§ The input:

■ ■ ■ ■

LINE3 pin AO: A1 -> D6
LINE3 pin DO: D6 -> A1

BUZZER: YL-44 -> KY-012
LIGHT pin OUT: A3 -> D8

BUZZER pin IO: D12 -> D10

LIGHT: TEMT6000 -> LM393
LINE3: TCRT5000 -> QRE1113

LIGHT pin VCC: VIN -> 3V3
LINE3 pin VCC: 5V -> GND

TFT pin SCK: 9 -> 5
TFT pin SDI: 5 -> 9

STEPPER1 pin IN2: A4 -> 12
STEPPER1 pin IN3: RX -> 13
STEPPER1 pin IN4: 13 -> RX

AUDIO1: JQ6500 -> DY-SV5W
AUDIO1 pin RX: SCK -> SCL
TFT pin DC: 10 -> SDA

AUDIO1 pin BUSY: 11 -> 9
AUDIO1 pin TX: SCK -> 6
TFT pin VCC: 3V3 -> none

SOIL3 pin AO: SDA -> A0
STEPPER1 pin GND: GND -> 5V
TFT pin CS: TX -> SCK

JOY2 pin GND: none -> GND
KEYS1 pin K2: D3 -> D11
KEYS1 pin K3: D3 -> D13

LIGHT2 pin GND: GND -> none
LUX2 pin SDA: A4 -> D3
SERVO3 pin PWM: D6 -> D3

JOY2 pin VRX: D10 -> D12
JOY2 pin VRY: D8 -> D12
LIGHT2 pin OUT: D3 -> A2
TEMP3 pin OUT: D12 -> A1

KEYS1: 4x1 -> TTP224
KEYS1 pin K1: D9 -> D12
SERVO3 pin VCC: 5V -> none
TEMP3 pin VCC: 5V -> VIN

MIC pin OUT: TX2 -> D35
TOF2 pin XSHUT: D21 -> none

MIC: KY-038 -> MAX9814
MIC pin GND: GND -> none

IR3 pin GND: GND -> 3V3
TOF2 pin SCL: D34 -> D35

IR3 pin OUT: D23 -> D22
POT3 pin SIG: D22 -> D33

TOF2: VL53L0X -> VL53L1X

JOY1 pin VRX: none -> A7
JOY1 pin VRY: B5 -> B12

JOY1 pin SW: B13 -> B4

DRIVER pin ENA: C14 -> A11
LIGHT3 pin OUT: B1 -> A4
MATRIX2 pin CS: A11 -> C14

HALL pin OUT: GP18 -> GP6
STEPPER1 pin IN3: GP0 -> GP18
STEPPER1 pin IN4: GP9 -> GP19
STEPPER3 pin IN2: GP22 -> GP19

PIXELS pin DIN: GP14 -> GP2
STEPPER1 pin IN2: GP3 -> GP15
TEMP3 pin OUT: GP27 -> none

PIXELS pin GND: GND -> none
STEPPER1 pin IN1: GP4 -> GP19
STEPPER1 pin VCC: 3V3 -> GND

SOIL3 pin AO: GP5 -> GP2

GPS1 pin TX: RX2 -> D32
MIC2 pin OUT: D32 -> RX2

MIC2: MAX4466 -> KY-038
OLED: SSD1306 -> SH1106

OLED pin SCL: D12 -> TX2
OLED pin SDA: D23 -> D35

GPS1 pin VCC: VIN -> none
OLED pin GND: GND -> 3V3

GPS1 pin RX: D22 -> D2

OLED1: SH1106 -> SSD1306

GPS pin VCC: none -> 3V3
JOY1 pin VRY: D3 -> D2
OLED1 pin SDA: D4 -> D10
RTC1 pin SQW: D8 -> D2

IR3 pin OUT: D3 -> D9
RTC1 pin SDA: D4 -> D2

■ ■ ■ ■

§ How to complete this task: All of the entries above must be quoted exactly.

§ Answer for this exercise:
LINE3 pin AO: A1 -> D6
LINE3 pin DO: D6 -> A1

BUZZER: YL-44 -> KY-012
LIGHT pin OUT: A3 -> D8

BUZZER pin IO: D12 -> D10

LIGHT: TEMT6000 -> LM393
LINE3: TCRT5000 -> QRE1113

LIGHT pin VCC: VIN -> 3V3
LINE3 pin VCC: 5V -> GND

TFT pin SCK: 9 -> 5
TFT pin SDI: 5 -> 9

STEPPER1 pin IN2: A4 -> 12
STEPPER1 pin IN3: RX -> 13
STEPPER1 pin IN4: 13 -> RX

AUDIO1: JQ6500 -> DY-SV5W
AUDIO1 pin RX: SCK -> SCL
TFT pin DC: 10 -> SDA

AUDIO1 pin BUSY: 11 -> 9
AUDIO1 pin TX: SCK -> 6
TFT pin VCC: 3V3 -> none

SOIL3 pin AO: SDA -> A0
STEPPER1 pin GND: GND -> 5V
TFT pin CS: TX -> SCK

JOY2 pin GND: none -> GND
KEYS1 pin K2: D3 -> D11
KEYS1 pin K3: D3 -> D13

LIGHT2 pin GND: GND -> none
LUX2 pin SDA: A4 -> D3
SERVO3 pin PWM: D6 -> D3

JOY2 pin VRX: D10 -> D12
JOY2 pin VRY: D8 -> D12
LIGHT2 pin OUT: D3 -> A2
TEMP3 pin OUT: D12 -> A1

KEYS1: 4x1 -> TTP224
KEYS1 pin K1: D9 -> D12
SERVO3 pin VCC: 5V -> none
TEMP3 pin VCC: 5V -> VIN

MIC pin OUT: TX2 -> D35
TOF2 pin XSHUT: D21 -> none

MIC: KY-038 -> MAX9814
MIC pin GND: GND -> none

IR3 pin GND: GND -> 3V3
TOF2 pin SCL: D34 -> D35

IR3 pin OUT: D23 -> D22
POT3 pin SIG: D22 -> D33

TOF2: VL53L0X -> VL53L1X

JOY1 pin VRX: none -> A7
JOY1 pin VRY: B5 -> B12

JOY1 pin SW: B13 -> B4

DRIVER pin ENA: C14 -> A11
LIGHT3 pin OUT: B1 -> A4
MATRIX2 pin CS: A11 -> C14

HALL pin OUT: GP18 -> GP6
STEPPER1 pin IN3: GP0 -> GP18
STEPPER1 pin IN4: GP9 -> GP19
STEPPER3 pin IN2: GP22 -> GP19

PIXELS pin DIN: GP14 -> GP2
STEPPER1 pin IN2: GP3 -> GP15
TEMP3 pin OUT: GP27 -> none

PIXELS pin GND: GND -> none
STEPPER1 pin IN1: GP4 -> GP19
STEPPER1 pin VCC: 3V3 -> GND

SOIL3 pin AO: GP5 -> GP2

GPS1 pin TX: RX2 -> D32
MIC2 pin OUT: D32 -> RX2

MIC2: MAX4466 -> KY-038
OLED: SSD1306 -> SH1106

OLED pin SCL: D12 -> TX2
OLED pin SDA: D23 -> D35

GPS1 pin VCC: VIN -> none
OLED pin GND: GND -> 3V3

GPS1 pin RX: D22 -> D2

OLED1: SH1106 -> SSD1306

GPS pin VCC: none -> 3V3
JOY1 pin VRY: D3 -> D2
OLED1 pin SDA: D4 -> D10
RTC1 pin SQW: D8 -> D2

IR3 pin OUT: D3 -> D9
RTC1 pin SDA: D4 -> D2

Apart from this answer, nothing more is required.